--- GIVEN DATA Enclosed Below ---

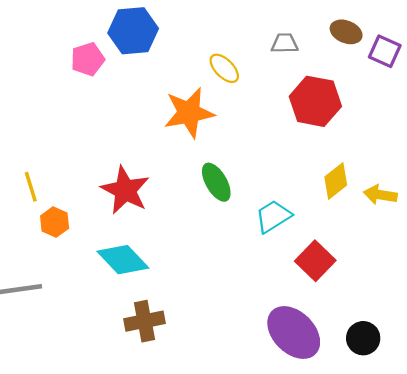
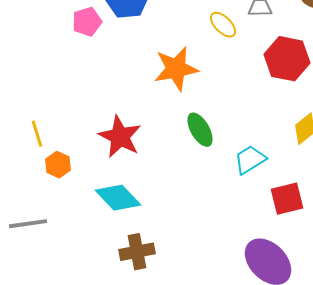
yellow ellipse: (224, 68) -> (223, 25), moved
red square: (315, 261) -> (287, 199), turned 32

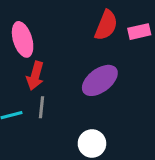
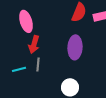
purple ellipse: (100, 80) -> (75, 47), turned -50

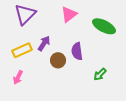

--- End of Enclosed GIVEN DATA ---
--- GIVEN DATA Enclosed Below ---

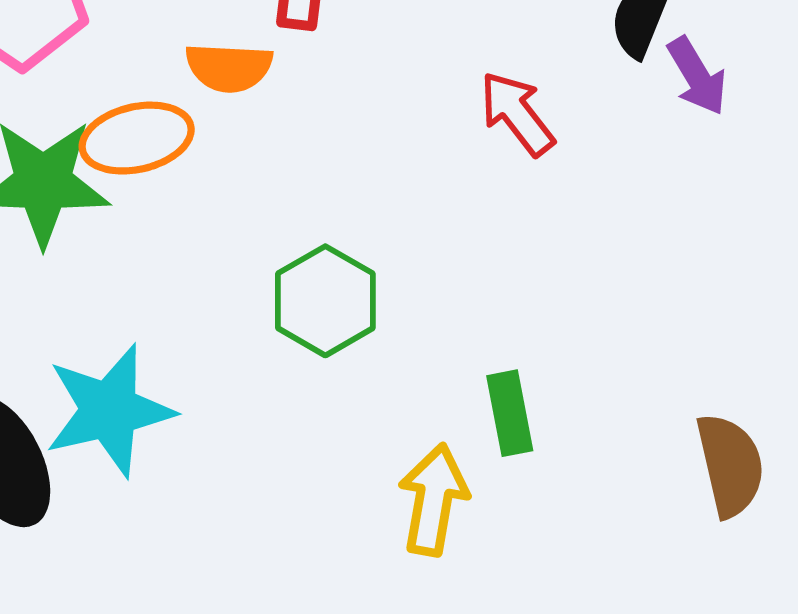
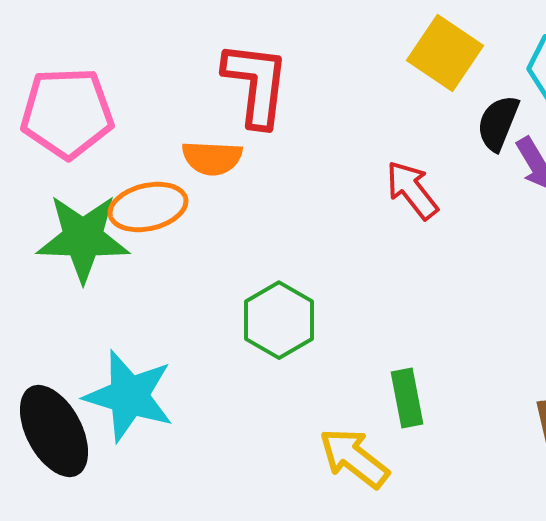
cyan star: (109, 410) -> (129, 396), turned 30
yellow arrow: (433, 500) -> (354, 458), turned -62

--- End of Enclosed GIVEN DATA ---

In the data above, find the line containing "yellow ellipse: (224, 68) -> (223, 25), moved" and the line containing "purple ellipse: (100, 80)". Copy exactly the stretch from the first through the second, both included, leaving out any picture.

yellow ellipse: (224, 68) -> (223, 25), moved
red square: (315, 261) -> (287, 199), turned 32

purple ellipse: (100, 80) -> (75, 47), turned -50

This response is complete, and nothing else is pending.